(WHAT YOU NEED TO DO)
Every line of the following records that includes "TRIG" should be copied.

(LISTED ENTRIES)
※
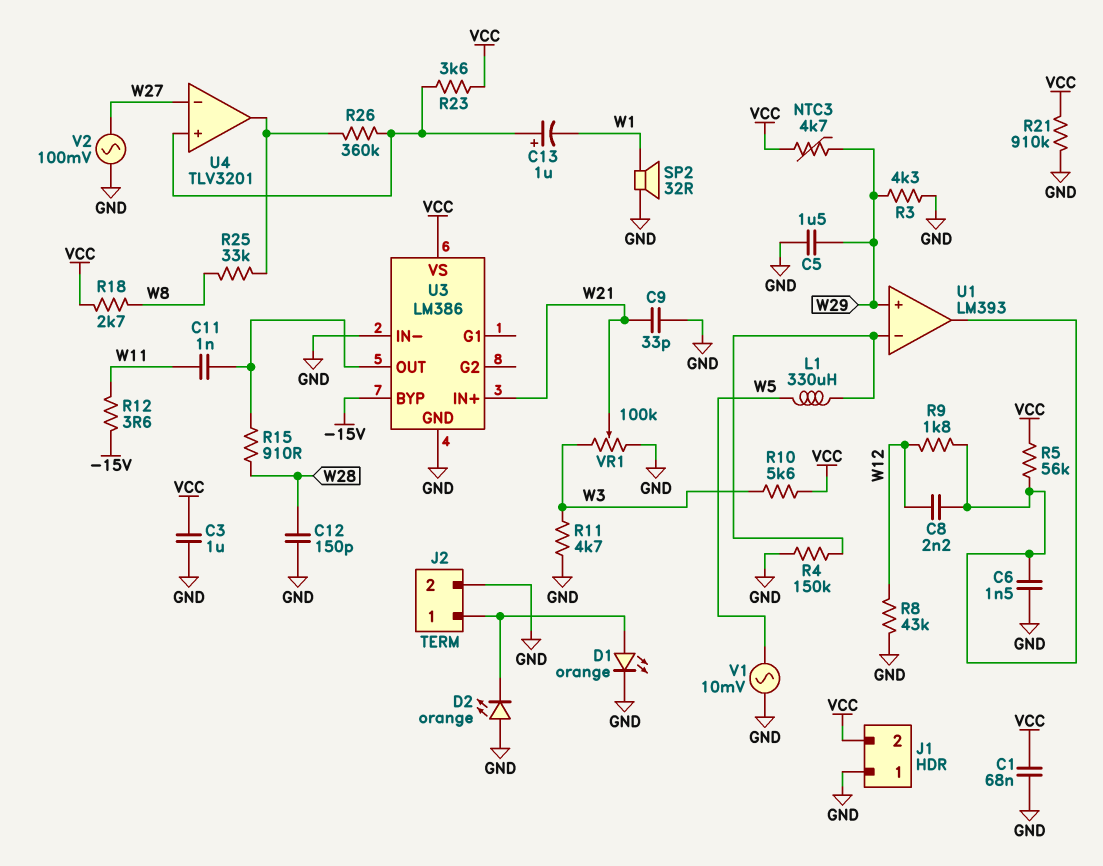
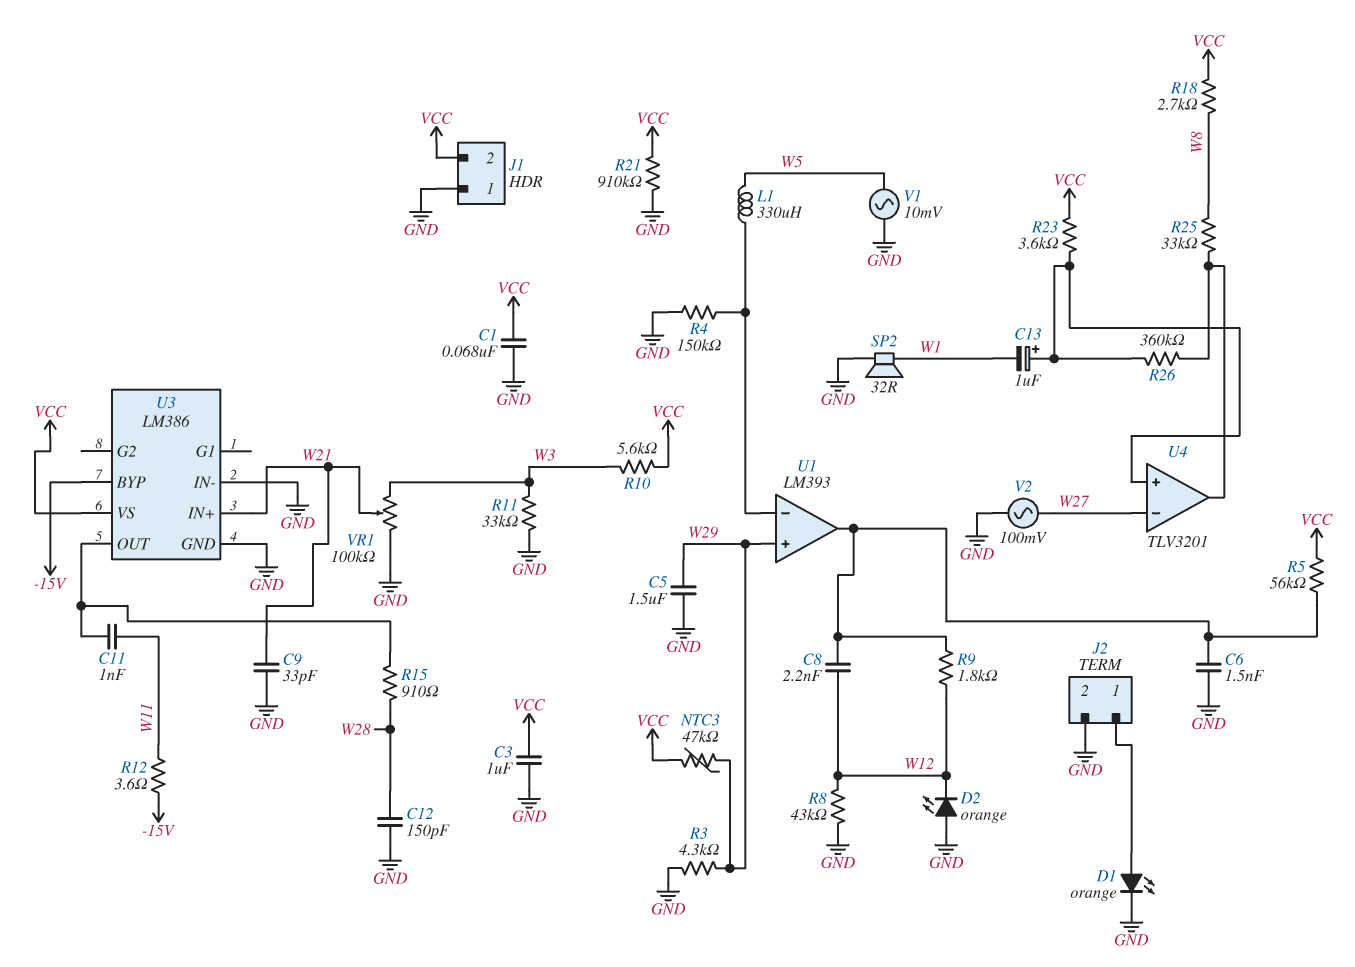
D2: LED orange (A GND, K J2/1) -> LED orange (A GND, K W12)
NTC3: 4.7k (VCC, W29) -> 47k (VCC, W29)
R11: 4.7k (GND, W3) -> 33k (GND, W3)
※
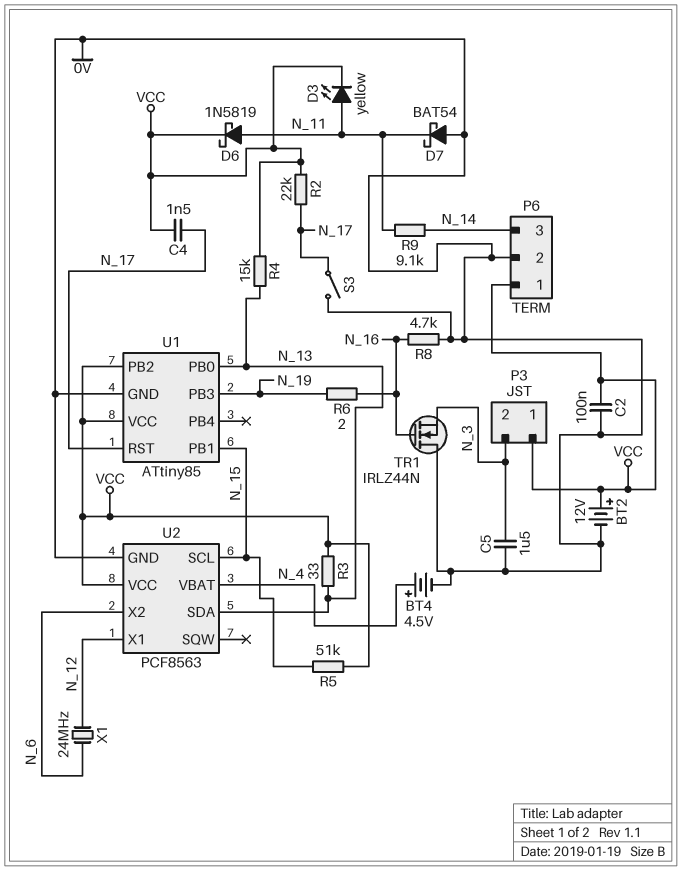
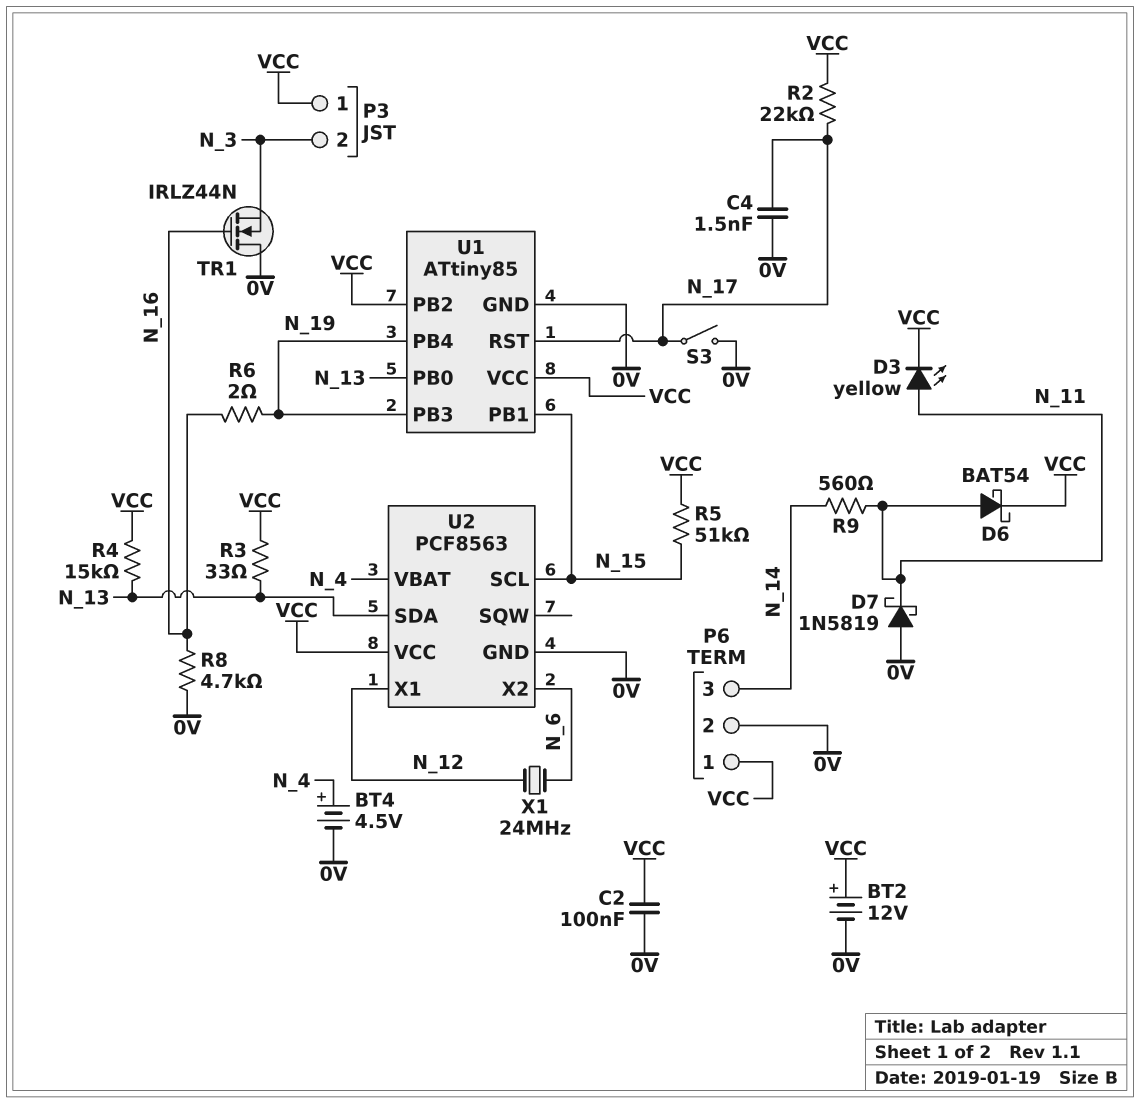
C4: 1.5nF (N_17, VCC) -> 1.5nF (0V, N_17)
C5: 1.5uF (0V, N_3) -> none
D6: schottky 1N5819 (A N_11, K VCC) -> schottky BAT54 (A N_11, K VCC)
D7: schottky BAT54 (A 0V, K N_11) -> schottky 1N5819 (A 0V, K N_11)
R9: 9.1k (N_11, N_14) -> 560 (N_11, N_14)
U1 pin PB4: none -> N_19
※
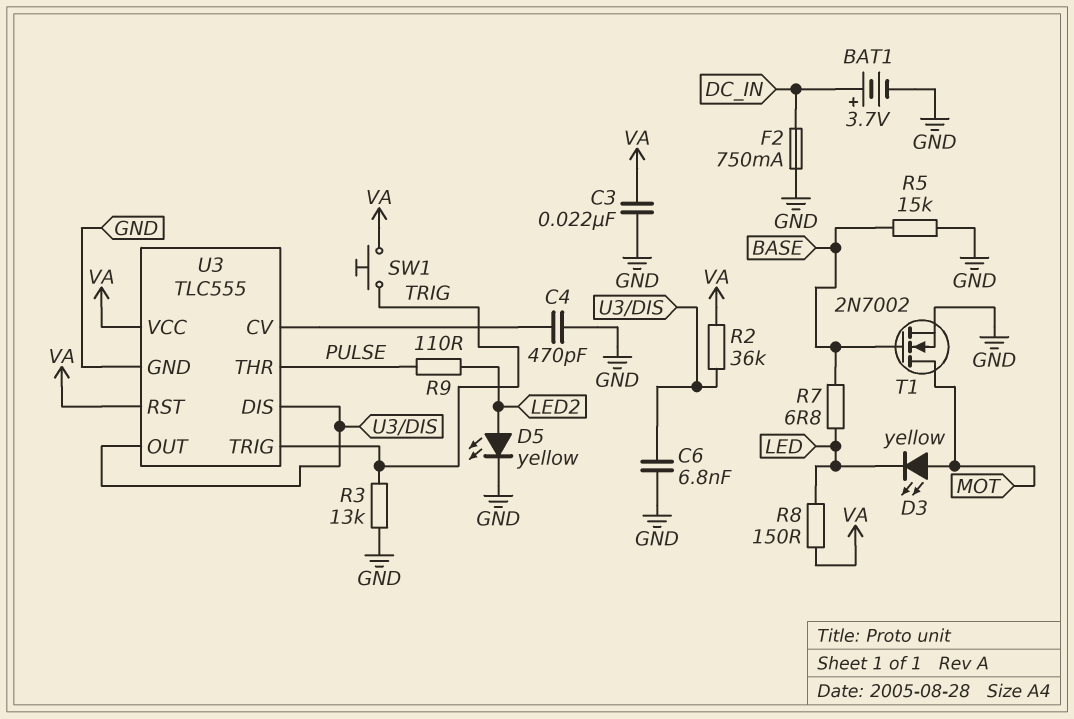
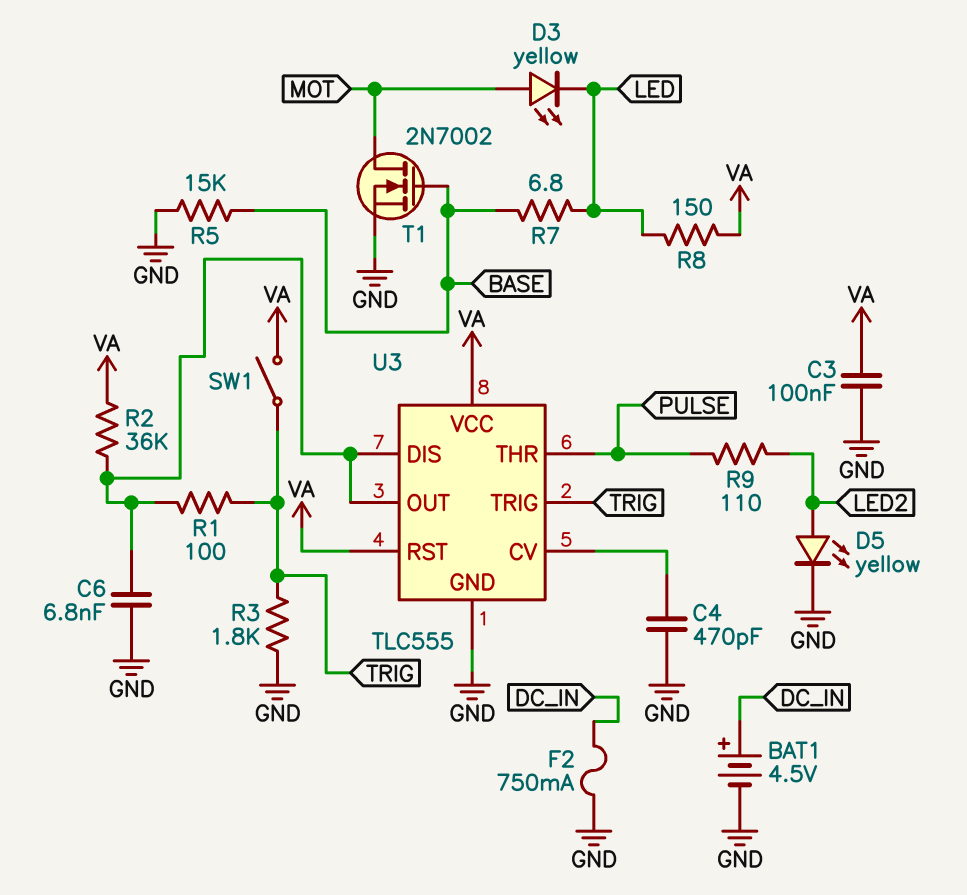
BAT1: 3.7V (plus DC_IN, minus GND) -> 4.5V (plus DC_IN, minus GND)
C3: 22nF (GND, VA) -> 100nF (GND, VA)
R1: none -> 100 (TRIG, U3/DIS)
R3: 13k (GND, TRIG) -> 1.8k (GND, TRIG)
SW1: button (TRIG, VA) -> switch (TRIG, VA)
※
(RESULT OF THIS EXERCISE)
R1: none -> 100 (TRIG, U3/DIS)
R3: 13k (GND, TRIG) -> 1.8k (GND, TRIG)
SW1: button (TRIG, VA) -> switch (TRIG, VA)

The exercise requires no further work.